PROBLEM STATEMENT
Reproduce the entries below exactly, but only from the line containing "none -> orange brick A5 level 2" to the line containing "pink tile H12", inclusive.

Extracted data entries
/---

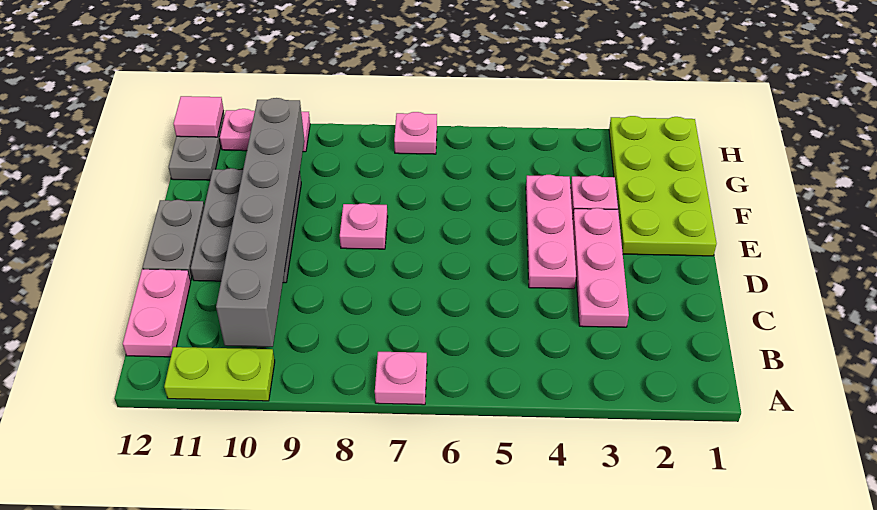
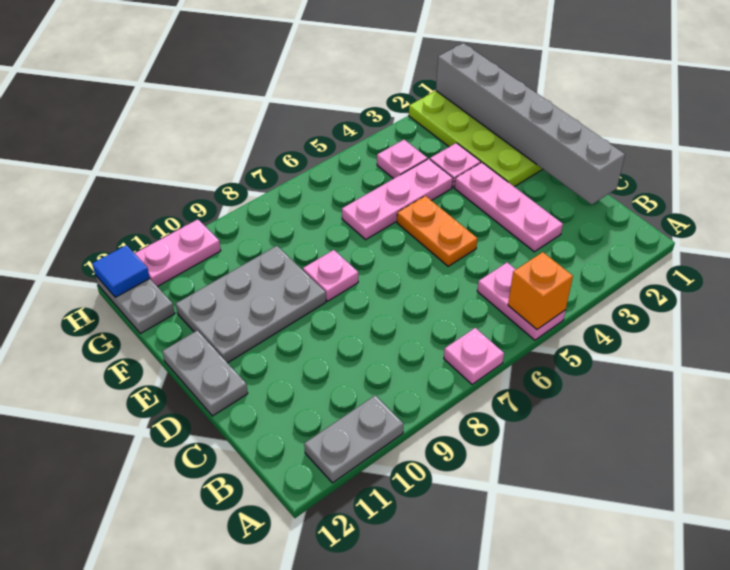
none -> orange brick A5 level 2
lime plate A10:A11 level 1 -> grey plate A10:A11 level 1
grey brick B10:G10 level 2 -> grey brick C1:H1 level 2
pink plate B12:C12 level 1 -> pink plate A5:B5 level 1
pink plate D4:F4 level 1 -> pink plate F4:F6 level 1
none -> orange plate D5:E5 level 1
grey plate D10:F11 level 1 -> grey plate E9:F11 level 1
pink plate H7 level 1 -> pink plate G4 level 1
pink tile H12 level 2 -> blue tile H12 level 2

\---
/---

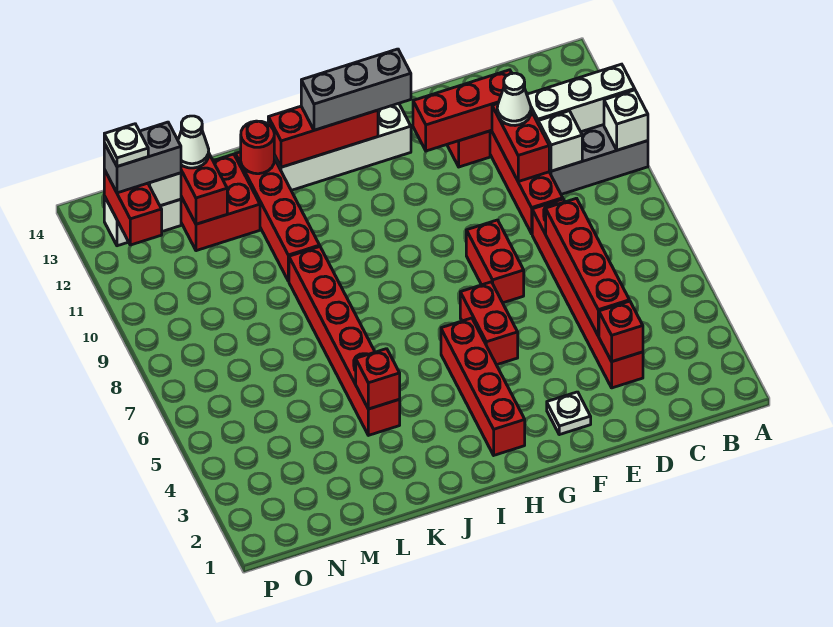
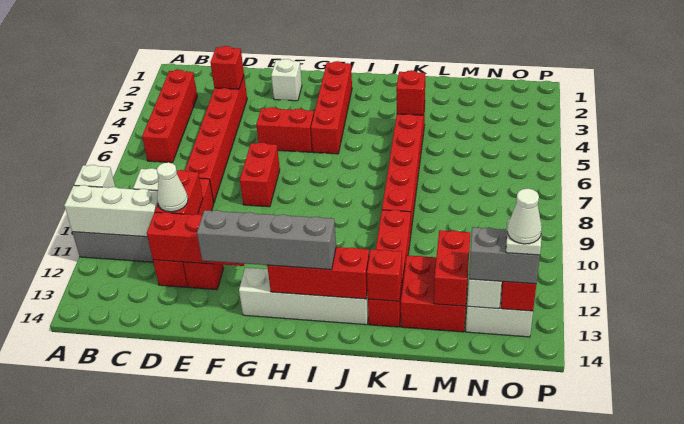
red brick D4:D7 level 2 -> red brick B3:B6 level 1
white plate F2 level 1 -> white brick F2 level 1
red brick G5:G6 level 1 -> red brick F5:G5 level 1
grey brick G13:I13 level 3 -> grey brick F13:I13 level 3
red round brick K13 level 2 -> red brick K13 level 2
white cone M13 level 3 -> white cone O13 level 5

\---

SOLUTION FOR THIS EXERCISE
none -> orange brick A5 level 2
lime plate A10:A11 level 1 -> grey plate A10:A11 level 1
grey brick B10:G10 level 2 -> grey brick C1:H1 level 2
pink plate B12:C12 level 1 -> pink plate A5:B5 level 1
pink plate D4:F4 level 1 -> pink plate F4:F6 level 1
none -> orange plate D5:E5 level 1
grey plate D10:F11 level 1 -> grey plate E9:F11 level 1
pink plate H7 level 1 -> pink plate G4 level 1
pink tile H12 level 2 -> blue tile H12 level 2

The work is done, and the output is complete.